---------- Given data

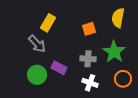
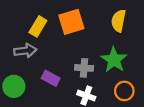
orange square: (89, 29) -> (71, 22), moved, size x1.6
gray arrow: (37, 44) -> (25, 51), turned -54
green circle: (37, 75) -> (14, 86), moved

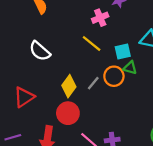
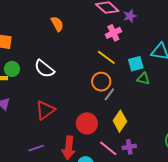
white semicircle: (40, 51) -> (44, 69), moved
orange circle: (114, 76) -> (101, 82), moved
yellow diamond: (69, 86) -> (120, 121), moved

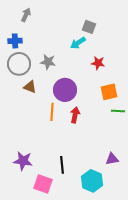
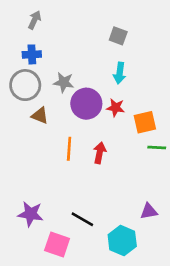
blue cross: (15, 41) -> (32, 54), moved
cyan arrow: (78, 43) -> (120, 73), moved, turned -49
red star: (98, 63) -> (116, 108), moved
purple circle: (65, 90) -> (86, 104), moved
black line: (62, 165) -> (82, 219), turned -54

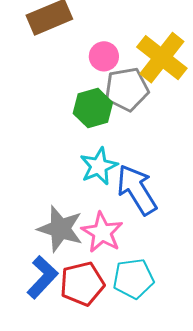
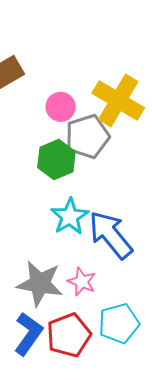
pink star: (102, 232) -> (82, 282), size x0.7

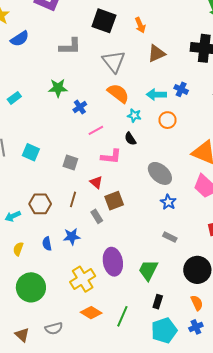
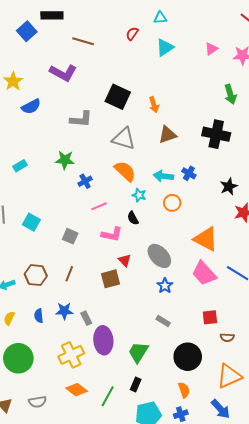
gray triangle: (114, 61) -> (124, 139), turned -40
red triangle: (96, 182) -> (125, 260), moved
gray rectangle: (97, 216) -> (86, 318), moved
black rectangle: (158, 302) -> (136, 384), moved

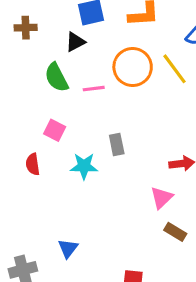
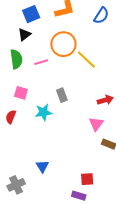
yellow line: (175, 69) -> (86, 60), moved
green semicircle: (56, 77) -> (16, 59), turned -150
red semicircle: (33, 164) -> (11, 117), turned 40

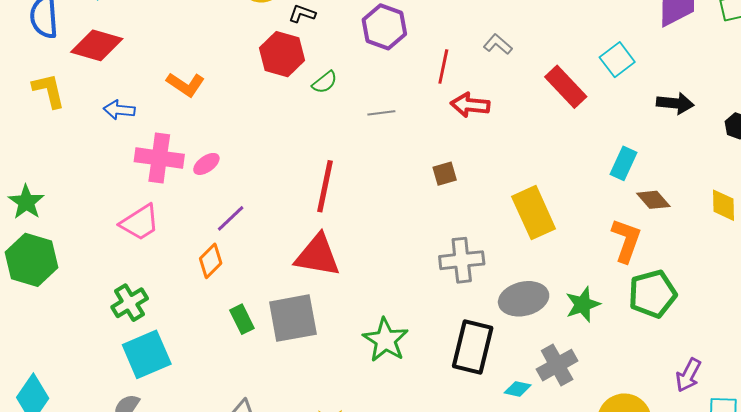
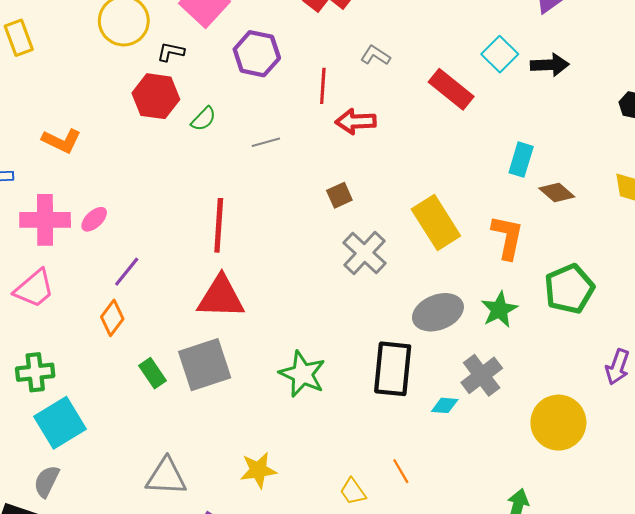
black arrow: (675, 103) -> (550, 65), moved
orange L-shape: (626, 240) -> (507, 237), moved
gray cross: (462, 260) -> (364, 253), moved, turned -33
green cross: (130, 303) -> (35, 372), turned 33

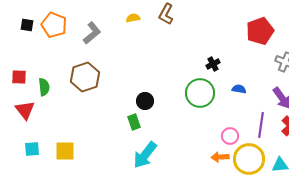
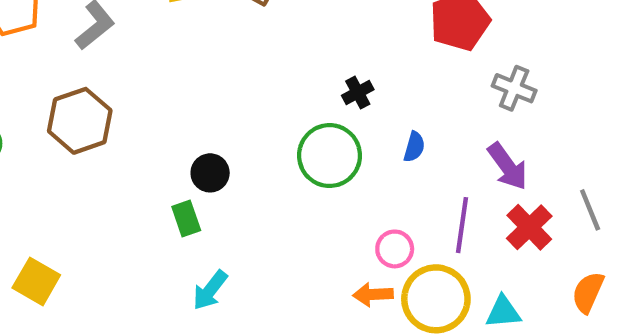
blue semicircle: (239, 89) -> (414, 147), turned 96
yellow square: (65, 151) -> (36, 281), turned 30
cyan arrow: (145, 155) -> (210, 290), size x0.7

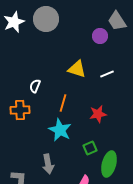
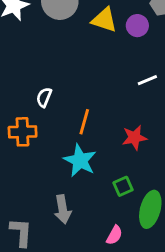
yellow triangle: (77, 69) -> (104, 20), moved

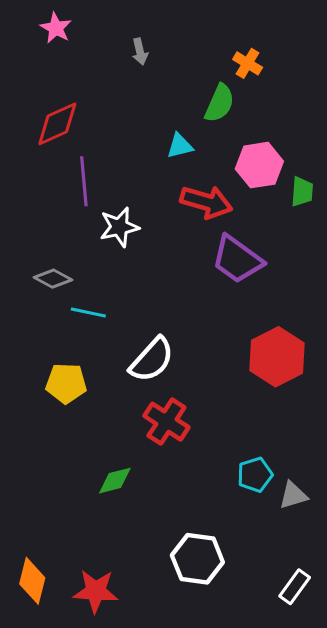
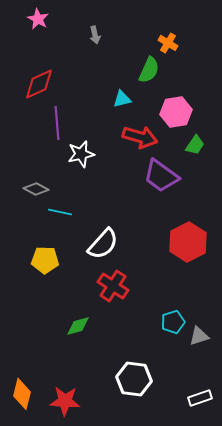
green trapezoid: (302, 192) -> (195, 145), moved, turned 30
white rectangle: (295, 587) -> (200, 398), turned 35

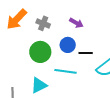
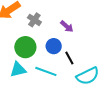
black line: (86, 53) -> (69, 58), turned 48
cyan triangle: (39, 85) -> (18, 69), moved

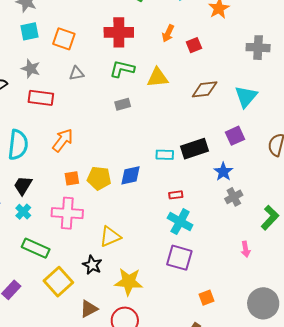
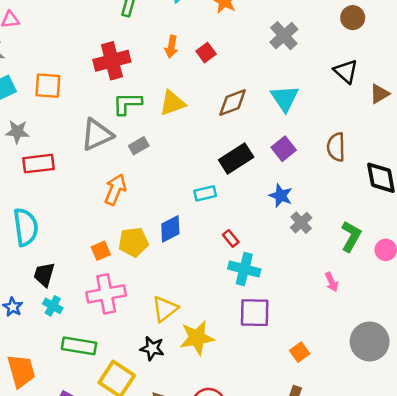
gray cross: (258, 48) -> (284, 36), turned -30
gray triangle: (77, 73) -> (97, 135), moved, size x1.8
orange arrow: (63, 140) -> (115, 190), moved
black rectangle: (194, 149) -> (236, 158), moved
red rectangle: (176, 195) -> (231, 238), turned 72
yellow star: (129, 282) -> (197, 338), moved

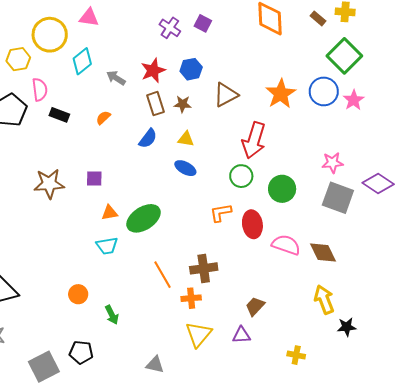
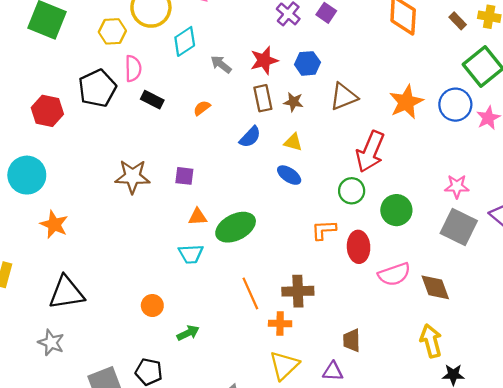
pink semicircle: (286, 245) -> (394, 274), turned 136
brown trapezoid: (255, 306) -> (352, 340), turned -50
green arrow: (112, 315) -> (188, 333), turned -96

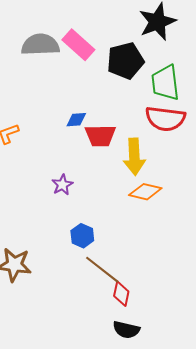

--------------------

## Problem
Give the data again word for word, without images.

## Written response
orange square: (89, 29) -> (71, 22), moved, size x1.6
gray arrow: (37, 44) -> (25, 51), turned -54
green circle: (37, 75) -> (14, 86), moved

white semicircle: (40, 51) -> (44, 69), moved
orange circle: (114, 76) -> (101, 82), moved
yellow diamond: (69, 86) -> (120, 121), moved

blue cross: (15, 41) -> (32, 54), moved
cyan arrow: (78, 43) -> (120, 73), moved, turned -49
red star: (98, 63) -> (116, 108), moved
purple circle: (65, 90) -> (86, 104), moved
black line: (62, 165) -> (82, 219), turned -54

pink star: (102, 232) -> (82, 282), size x0.7

gray triangle: (114, 61) -> (124, 139), turned -40
red triangle: (96, 182) -> (125, 260), moved
gray rectangle: (97, 216) -> (86, 318), moved
black rectangle: (158, 302) -> (136, 384), moved

yellow line: (175, 69) -> (86, 60), moved
green semicircle: (56, 77) -> (16, 59), turned -150
red semicircle: (33, 164) -> (11, 117), turned 40

black arrow: (675, 103) -> (550, 65), moved
orange L-shape: (626, 240) -> (507, 237), moved
gray cross: (462, 260) -> (364, 253), moved, turned -33
green cross: (130, 303) -> (35, 372), turned 33

blue semicircle: (239, 89) -> (414, 147), turned 96
yellow square: (65, 151) -> (36, 281), turned 30
cyan arrow: (145, 155) -> (210, 290), size x0.7

yellow triangle: (77, 69) -> (104, 20), moved

green trapezoid: (302, 192) -> (195, 145), moved, turned 30
white rectangle: (295, 587) -> (200, 398), turned 35

black line: (86, 53) -> (69, 58), turned 48
cyan triangle: (39, 85) -> (18, 69), moved

gray cross: (258, 48) -> (284, 36), turned -30
gray triangle: (77, 73) -> (97, 135), moved, size x1.8
orange arrow: (63, 140) -> (115, 190), moved
black rectangle: (194, 149) -> (236, 158), moved
red rectangle: (176, 195) -> (231, 238), turned 72
yellow star: (129, 282) -> (197, 338), moved

pink semicircle: (286, 245) -> (394, 274), turned 136
brown trapezoid: (255, 306) -> (352, 340), turned -50
green arrow: (112, 315) -> (188, 333), turned -96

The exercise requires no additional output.